## WHAT THIS TASK INVOLVES
Although the entries contain pictures, your copy should hold only their exact text.

## Counting task data
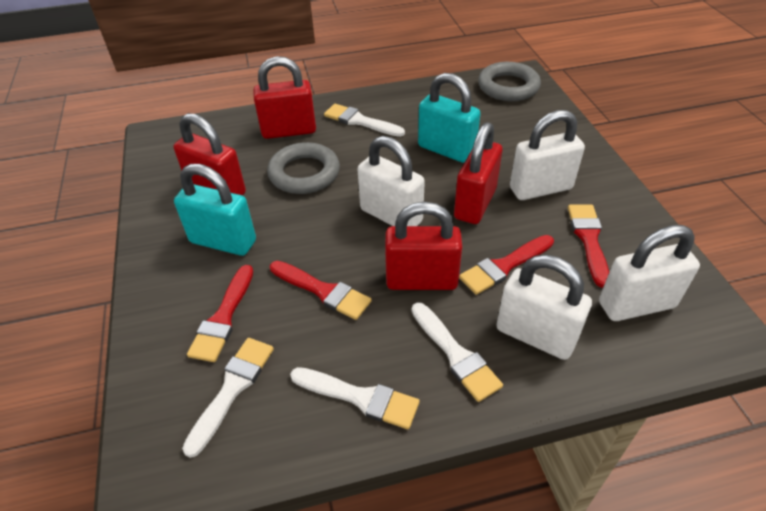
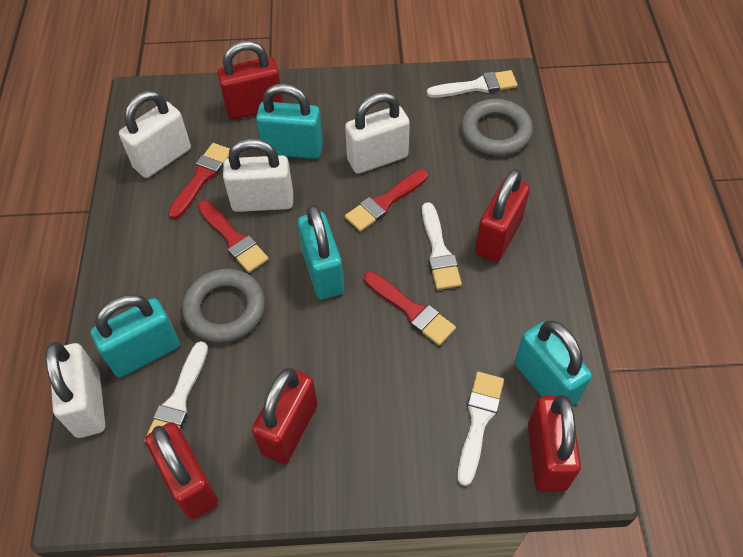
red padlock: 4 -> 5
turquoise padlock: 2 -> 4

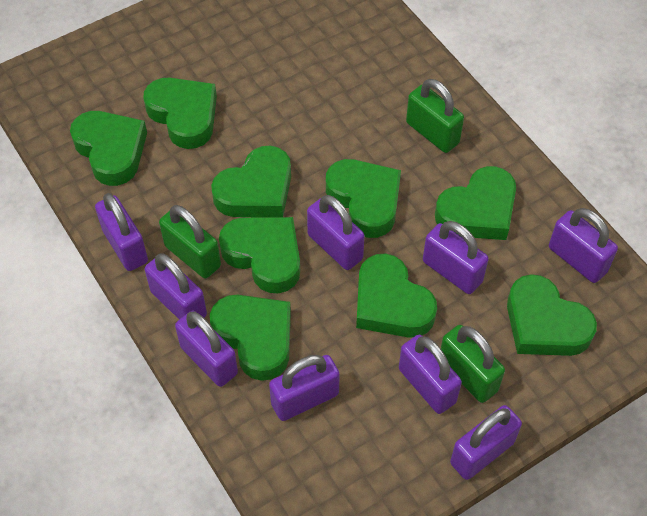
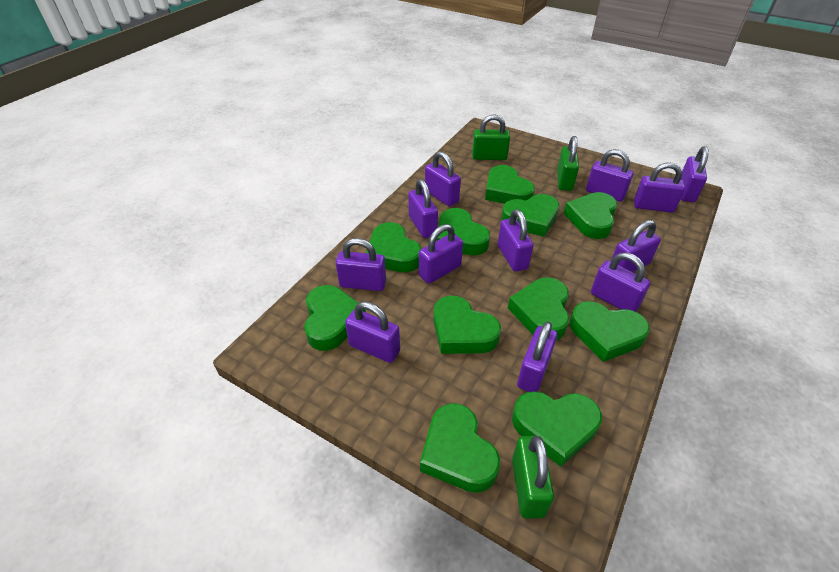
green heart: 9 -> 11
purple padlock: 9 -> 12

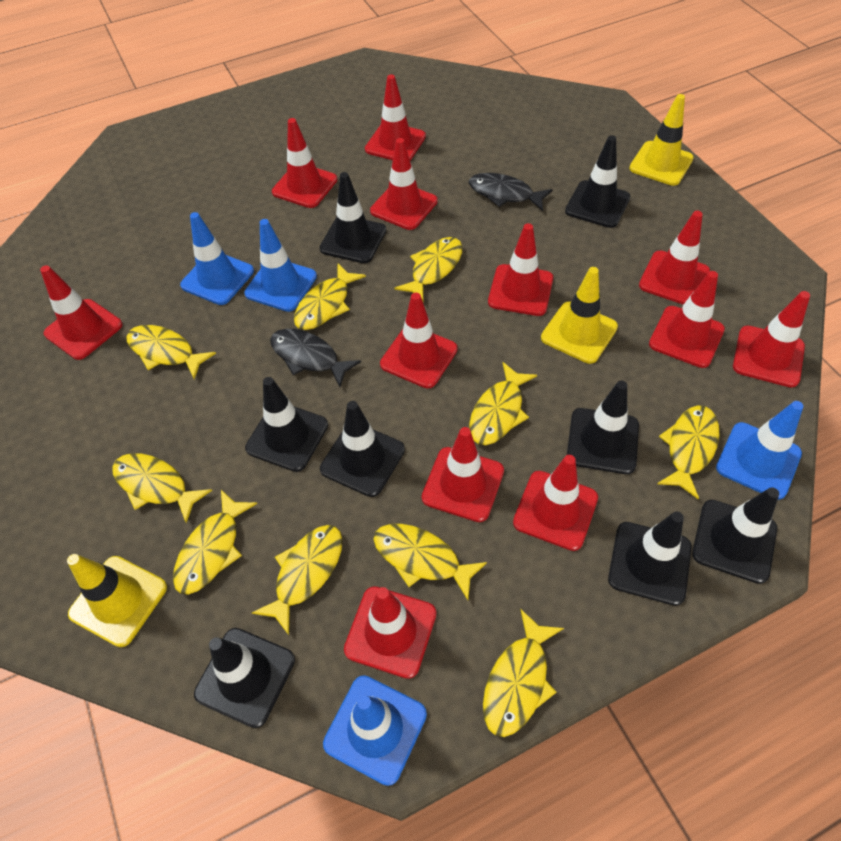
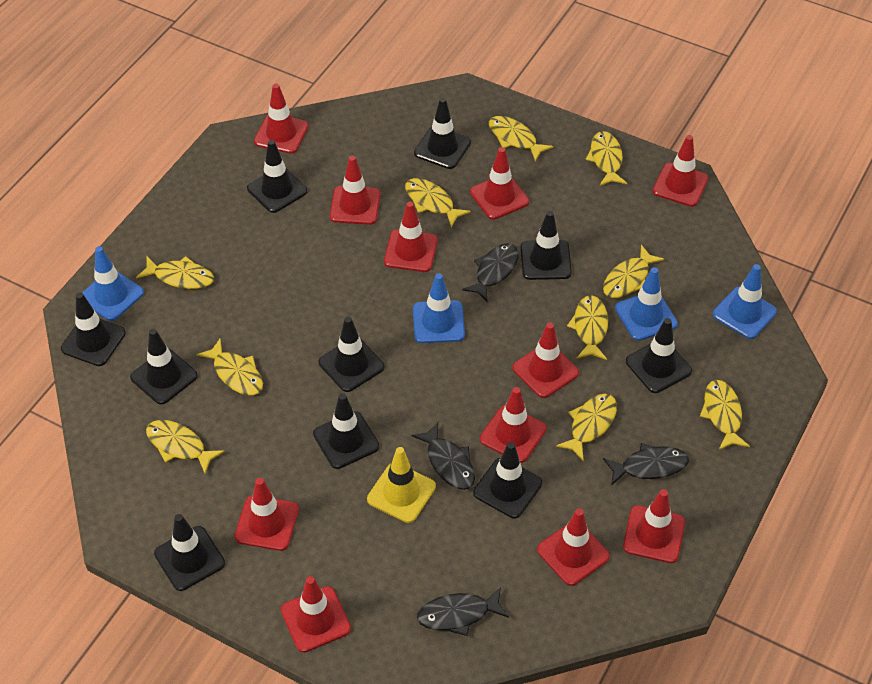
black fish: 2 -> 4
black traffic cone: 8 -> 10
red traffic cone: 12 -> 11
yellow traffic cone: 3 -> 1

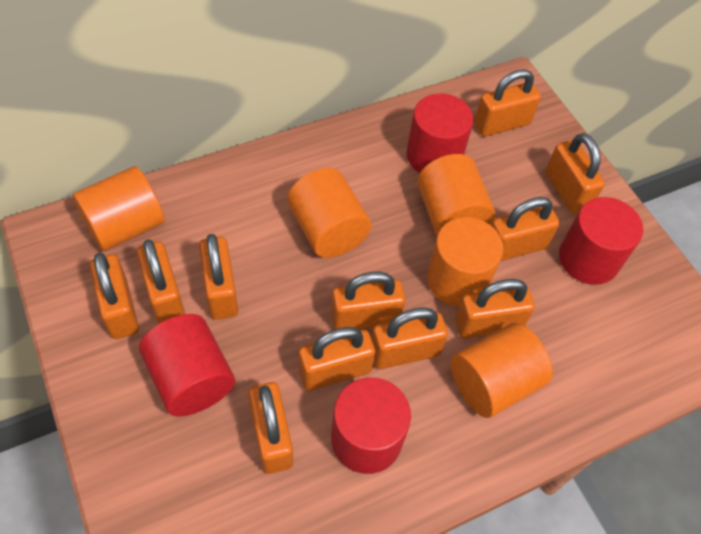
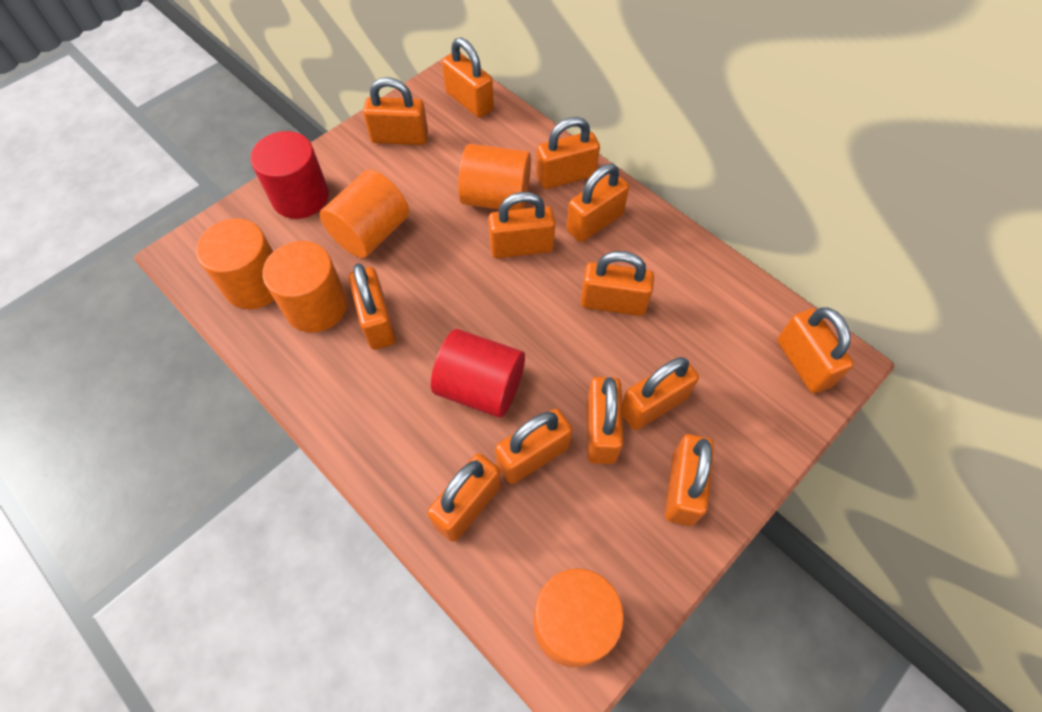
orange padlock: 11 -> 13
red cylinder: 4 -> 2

## WRITTEN ANSWER
red padlock: 4 -> 5
turquoise padlock: 2 -> 4

green heart: 9 -> 11
purple padlock: 9 -> 12

black fish: 2 -> 4
black traffic cone: 8 -> 10
red traffic cone: 12 -> 11
yellow traffic cone: 3 -> 1

orange padlock: 11 -> 13
red cylinder: 4 -> 2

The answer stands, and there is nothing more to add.